*** Opening Source data ***

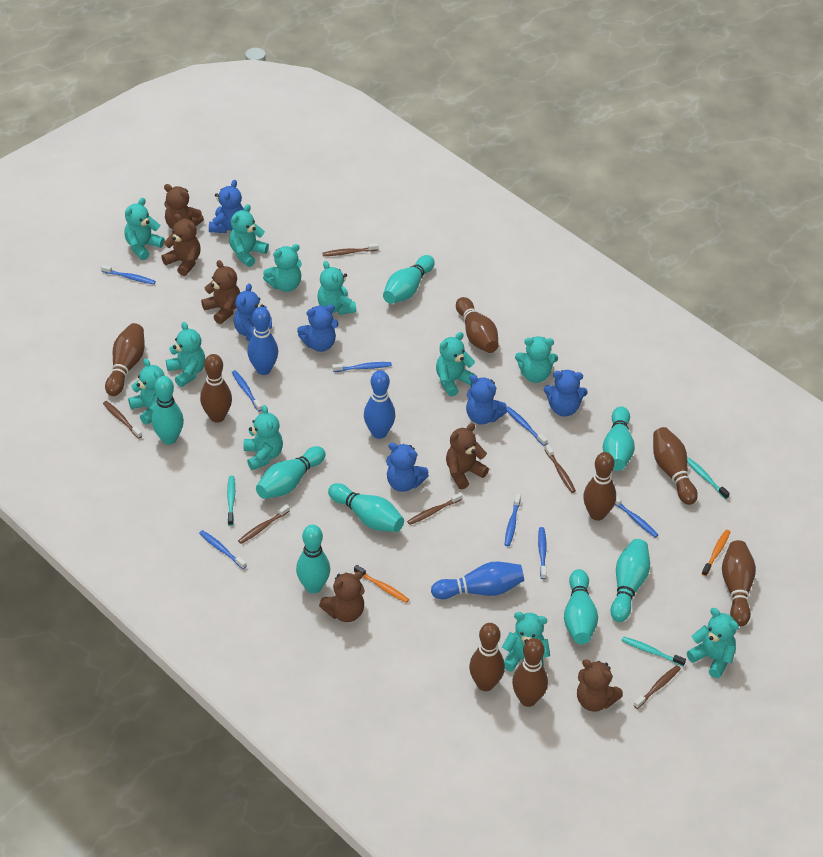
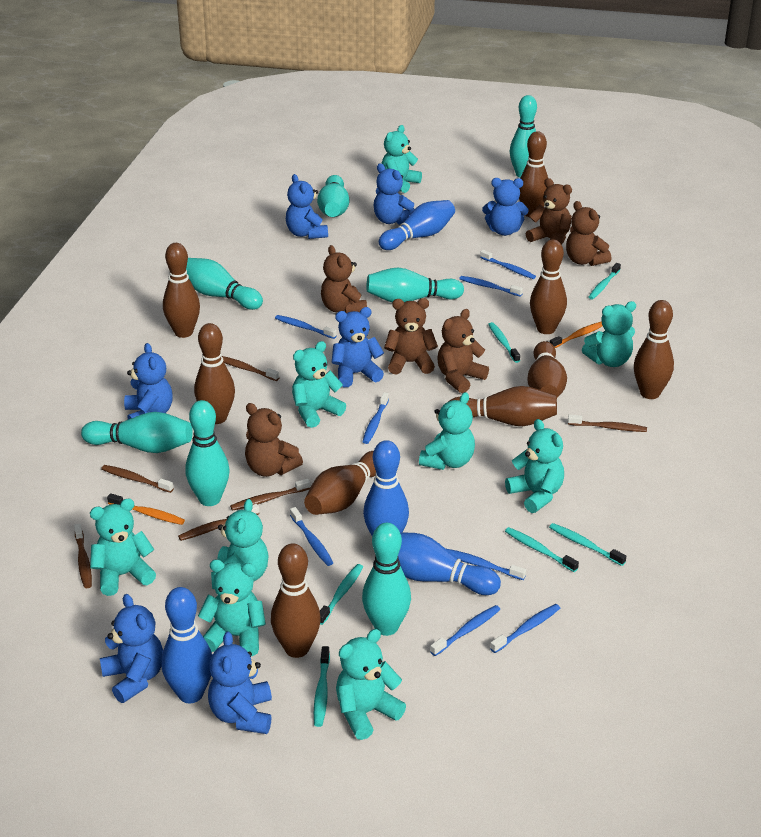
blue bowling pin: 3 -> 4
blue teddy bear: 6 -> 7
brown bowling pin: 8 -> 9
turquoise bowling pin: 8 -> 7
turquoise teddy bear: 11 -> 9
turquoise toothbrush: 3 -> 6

*** Closing Source data ***
*** Opening Source data ***

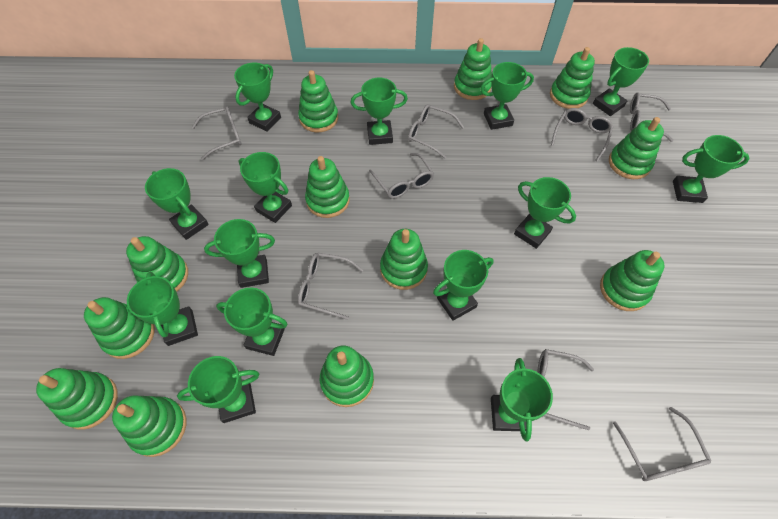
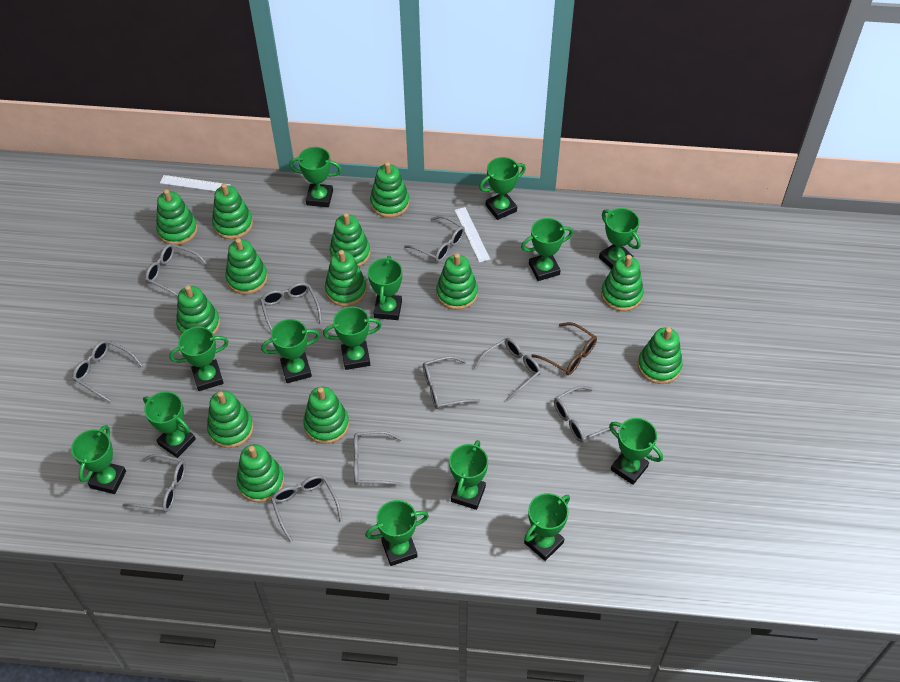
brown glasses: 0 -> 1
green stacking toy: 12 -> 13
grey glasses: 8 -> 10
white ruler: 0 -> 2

*** Closing Source data ***

Using the entries above, extract exactly the span from the line with "brown bowling pin: 8 -> 9" to the line with "turquoise toothbrush: 3 -> 6", both lines included; leave out everything else.

brown bowling pin: 8 -> 9
turquoise bowling pin: 8 -> 7
turquoise teddy bear: 11 -> 9
turquoise toothbrush: 3 -> 6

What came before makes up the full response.